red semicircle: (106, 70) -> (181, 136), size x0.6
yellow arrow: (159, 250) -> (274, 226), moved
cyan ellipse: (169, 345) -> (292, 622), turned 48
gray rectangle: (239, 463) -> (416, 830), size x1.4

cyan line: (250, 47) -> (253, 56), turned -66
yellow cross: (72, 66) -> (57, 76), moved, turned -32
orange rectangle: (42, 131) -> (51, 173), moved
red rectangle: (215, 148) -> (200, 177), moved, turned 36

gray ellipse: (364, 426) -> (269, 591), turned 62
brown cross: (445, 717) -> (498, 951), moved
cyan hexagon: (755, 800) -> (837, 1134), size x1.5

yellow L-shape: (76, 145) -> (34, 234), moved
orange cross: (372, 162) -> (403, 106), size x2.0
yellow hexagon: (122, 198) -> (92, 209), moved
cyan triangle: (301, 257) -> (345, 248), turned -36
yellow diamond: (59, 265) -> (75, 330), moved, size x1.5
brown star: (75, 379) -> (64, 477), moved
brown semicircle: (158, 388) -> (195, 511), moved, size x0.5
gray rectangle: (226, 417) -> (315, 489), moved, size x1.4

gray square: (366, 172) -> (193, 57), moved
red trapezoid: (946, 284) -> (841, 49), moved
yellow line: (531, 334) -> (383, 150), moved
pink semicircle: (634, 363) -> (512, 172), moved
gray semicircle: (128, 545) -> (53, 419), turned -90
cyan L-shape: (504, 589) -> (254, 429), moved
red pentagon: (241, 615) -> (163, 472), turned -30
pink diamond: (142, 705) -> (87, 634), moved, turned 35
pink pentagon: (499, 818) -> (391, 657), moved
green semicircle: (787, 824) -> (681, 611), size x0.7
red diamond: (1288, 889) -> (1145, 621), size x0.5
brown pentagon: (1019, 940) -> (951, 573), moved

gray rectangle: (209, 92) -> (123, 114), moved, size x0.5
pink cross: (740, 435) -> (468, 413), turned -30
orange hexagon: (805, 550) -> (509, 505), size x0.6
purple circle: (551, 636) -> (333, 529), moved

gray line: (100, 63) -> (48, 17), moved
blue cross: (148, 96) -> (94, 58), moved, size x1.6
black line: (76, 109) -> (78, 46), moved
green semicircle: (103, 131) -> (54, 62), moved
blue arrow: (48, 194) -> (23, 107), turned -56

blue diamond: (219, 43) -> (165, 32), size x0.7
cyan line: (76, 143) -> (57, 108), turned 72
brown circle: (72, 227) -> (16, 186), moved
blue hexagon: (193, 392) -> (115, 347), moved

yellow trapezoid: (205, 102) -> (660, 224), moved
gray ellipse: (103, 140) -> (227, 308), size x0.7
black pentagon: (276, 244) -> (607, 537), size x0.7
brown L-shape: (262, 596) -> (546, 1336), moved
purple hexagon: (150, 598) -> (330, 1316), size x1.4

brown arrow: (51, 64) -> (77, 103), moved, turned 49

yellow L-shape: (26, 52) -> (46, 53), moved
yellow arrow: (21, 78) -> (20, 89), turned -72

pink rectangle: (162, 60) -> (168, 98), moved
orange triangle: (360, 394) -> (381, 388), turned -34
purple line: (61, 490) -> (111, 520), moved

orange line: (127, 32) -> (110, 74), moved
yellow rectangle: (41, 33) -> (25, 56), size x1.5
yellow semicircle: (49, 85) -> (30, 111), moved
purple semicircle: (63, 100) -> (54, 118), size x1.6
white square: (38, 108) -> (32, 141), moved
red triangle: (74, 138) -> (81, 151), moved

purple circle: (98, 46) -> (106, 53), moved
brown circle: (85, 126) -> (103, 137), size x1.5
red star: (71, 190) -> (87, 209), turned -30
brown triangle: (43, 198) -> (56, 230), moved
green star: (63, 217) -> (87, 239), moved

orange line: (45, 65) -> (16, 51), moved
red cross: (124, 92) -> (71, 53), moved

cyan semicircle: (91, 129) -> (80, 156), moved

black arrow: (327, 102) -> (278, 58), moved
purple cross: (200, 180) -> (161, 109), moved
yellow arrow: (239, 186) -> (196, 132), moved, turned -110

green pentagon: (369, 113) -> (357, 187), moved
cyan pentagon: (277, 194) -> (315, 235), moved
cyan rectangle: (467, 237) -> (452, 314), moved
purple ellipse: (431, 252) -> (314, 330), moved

■ ■ ■ ■

◆ WHAT YOU SHOULD DO
Above are the records; print exactly the lines from the line with "gray rectangle: (226, 417)" to the line with "blue hexagon: (193, 392) -> (115, 347), moved", including both, and nothing else.

◆ FINISHED EXERCISE
gray rectangle: (226, 417) -> (315, 489), moved, size x1.4

gray square: (366, 172) -> (193, 57), moved
red trapezoid: (946, 284) -> (841, 49), moved
yellow line: (531, 334) -> (383, 150), moved
pink semicircle: (634, 363) -> (512, 172), moved
gray semicircle: (128, 545) -> (53, 419), turned -90
cyan L-shape: (504, 589) -> (254, 429), moved
red pentagon: (241, 615) -> (163, 472), turned -30
pink diamond: (142, 705) -> (87, 634), moved, turned 35
pink pentagon: (499, 818) -> (391, 657), moved
green semicircle: (787, 824) -> (681, 611), size x0.7
red diamond: (1288, 889) -> (1145, 621), size x0.5
brown pentagon: (1019, 940) -> (951, 573), moved

gray rectangle: (209, 92) -> (123, 114), moved, size x0.5
pink cross: (740, 435) -> (468, 413), turned -30
orange hexagon: (805, 550) -> (509, 505), size x0.6
purple circle: (551, 636) -> (333, 529), moved

gray line: (100, 63) -> (48, 17), moved
blue cross: (148, 96) -> (94, 58), moved, size x1.6
black line: (76, 109) -> (78, 46), moved
green semicircle: (103, 131) -> (54, 62), moved
blue arrow: (48, 194) -> (23, 107), turned -56

blue diamond: (219, 43) -> (165, 32), size x0.7
cyan line: (76, 143) -> (57, 108), turned 72
brown circle: (72, 227) -> (16, 186), moved
blue hexagon: (193, 392) -> (115, 347), moved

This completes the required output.